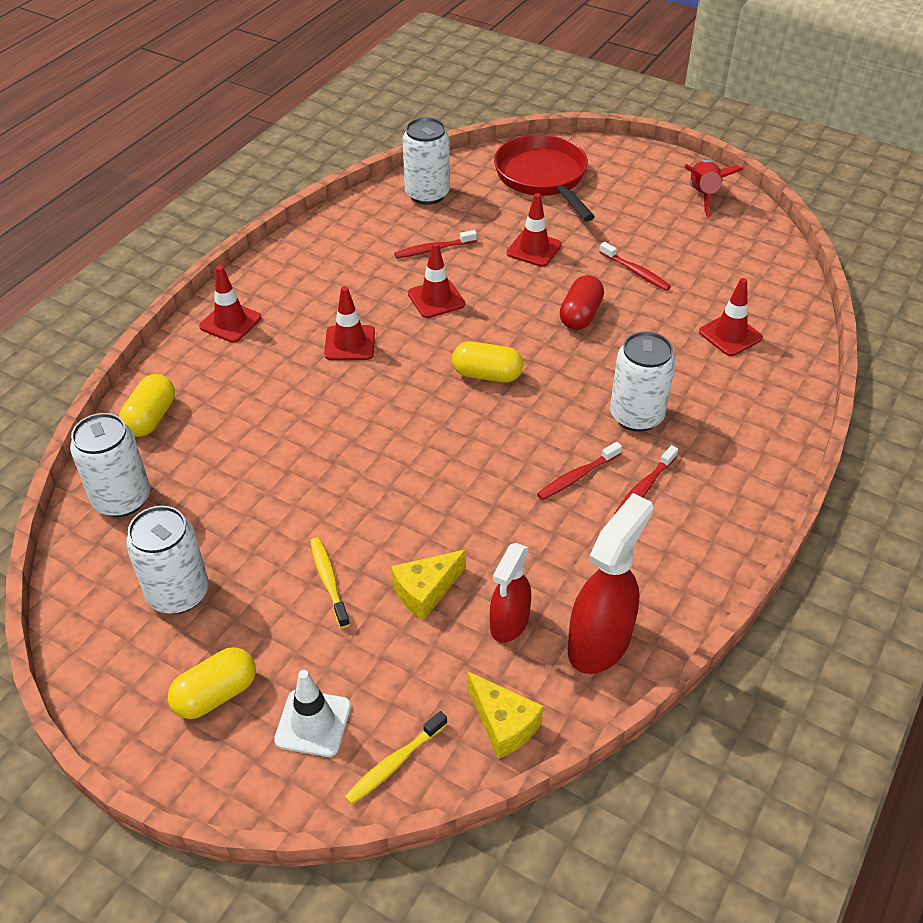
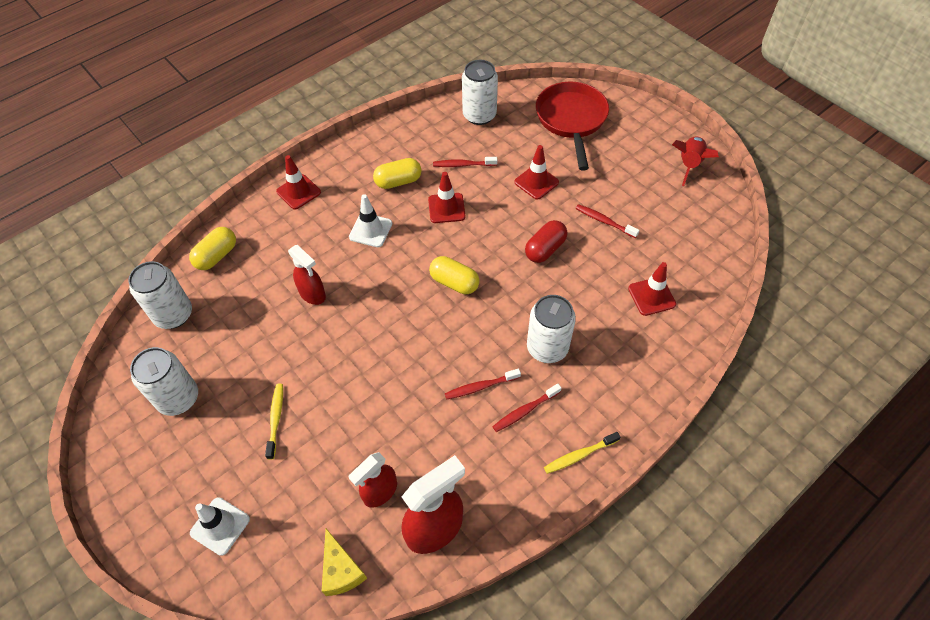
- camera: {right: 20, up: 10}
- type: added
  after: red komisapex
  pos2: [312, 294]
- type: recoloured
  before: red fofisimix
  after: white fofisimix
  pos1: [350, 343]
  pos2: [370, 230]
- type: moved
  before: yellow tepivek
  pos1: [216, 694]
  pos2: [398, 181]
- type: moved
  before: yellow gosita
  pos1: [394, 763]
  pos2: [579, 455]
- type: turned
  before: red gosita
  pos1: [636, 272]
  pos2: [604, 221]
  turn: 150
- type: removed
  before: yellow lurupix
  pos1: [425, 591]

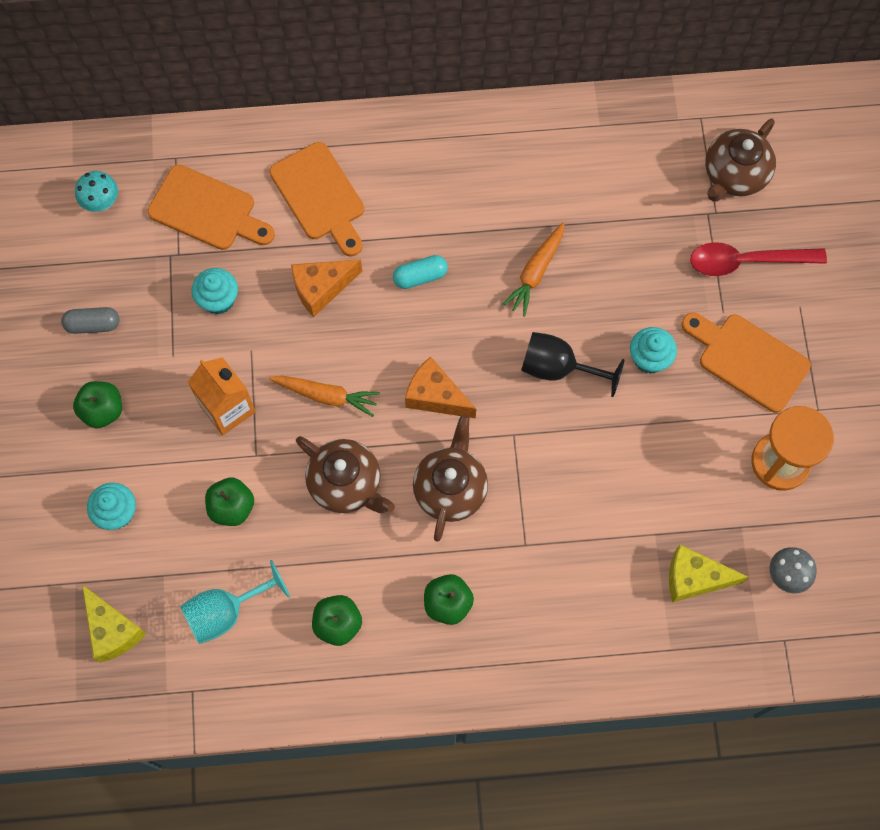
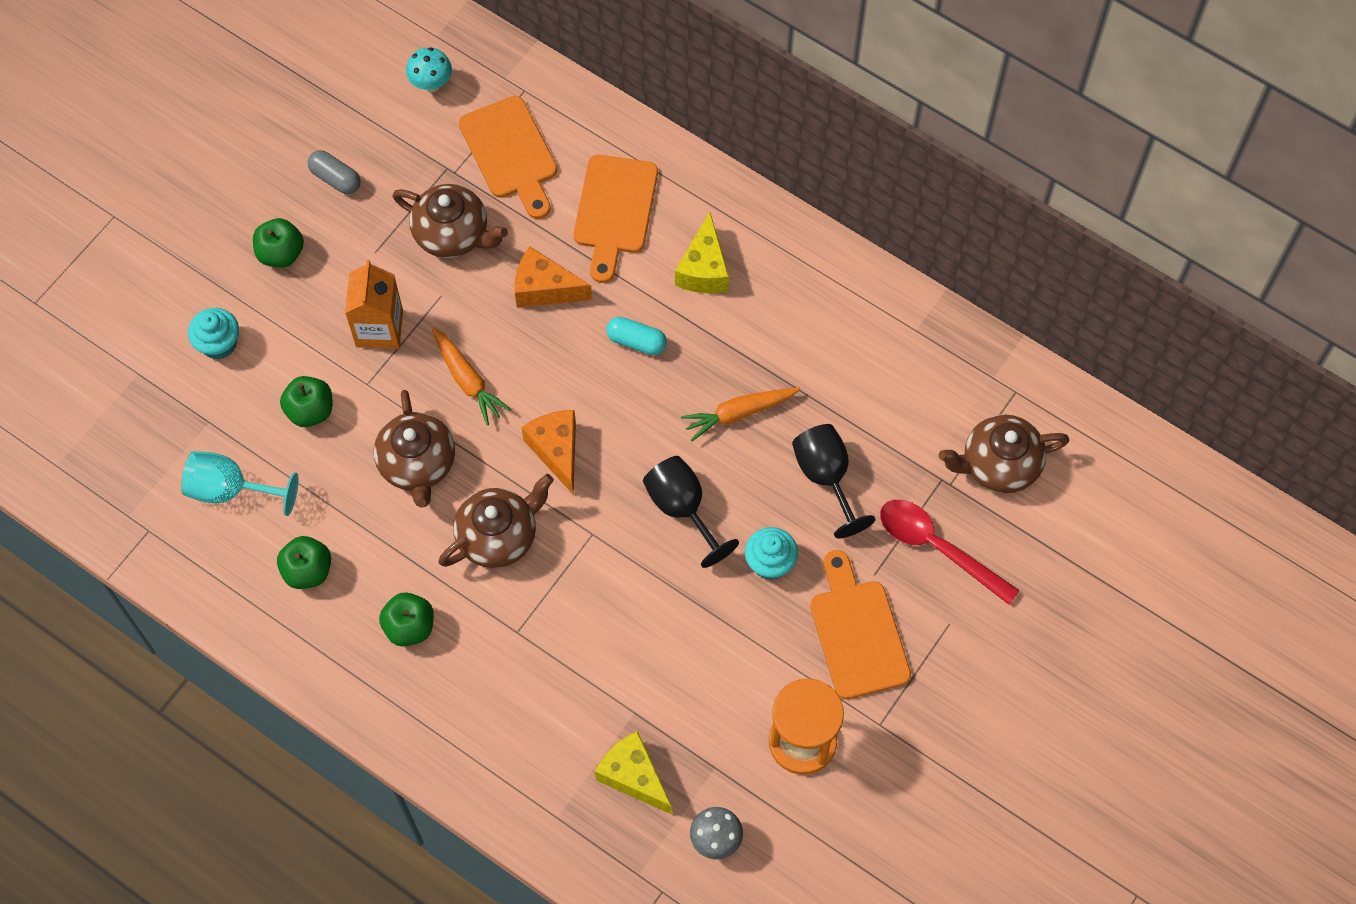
- camera: {right: 40, up: -5}
- type: replaced
  before:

= = =

**Exercise brief**
Extract the full listing exactly, with the pictures left out.

**Output for this exercise**
- camera: {right: 20, up: 10}
- type: added
  after: red komisapex
  pos2: [312, 294]
- type: recoloured
  before: red fofisimix
  after: white fofisimix
  pos1: [350, 343]
  pos2: [370, 230]
- type: moved
  before: yellow tepivek
  pos1: [216, 694]
  pos2: [398, 181]
- type: moved
  before: yellow gosita
  pos1: [394, 763]
  pos2: [579, 455]
- type: turned
  before: red gosita
  pos1: [636, 272]
  pos2: [604, 221]
  turn: 150
- type: removed
  before: yellow lurupix
  pos1: [425, 591]

- camera: {right: 40, up: -5}
- type: replaced
  before:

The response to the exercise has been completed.